***** Entries shown

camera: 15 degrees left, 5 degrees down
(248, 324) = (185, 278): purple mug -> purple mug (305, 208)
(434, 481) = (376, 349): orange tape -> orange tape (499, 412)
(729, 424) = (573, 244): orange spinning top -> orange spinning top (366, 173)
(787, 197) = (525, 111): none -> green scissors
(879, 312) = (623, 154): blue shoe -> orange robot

**********
***** Entries shown

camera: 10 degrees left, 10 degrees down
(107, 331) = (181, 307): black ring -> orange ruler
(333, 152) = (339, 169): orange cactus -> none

**********

## [Problem statement]
All that is needed is the exact run of lines above from the line containing "(107, 331) = (181, 307): black" through the line containing "(333, 152) = (339, 169): orange", both of them included.

## [Problem solution]
(107, 331) = (181, 307): black ring -> orange ruler
(333, 152) = (339, 169): orange cactus -> none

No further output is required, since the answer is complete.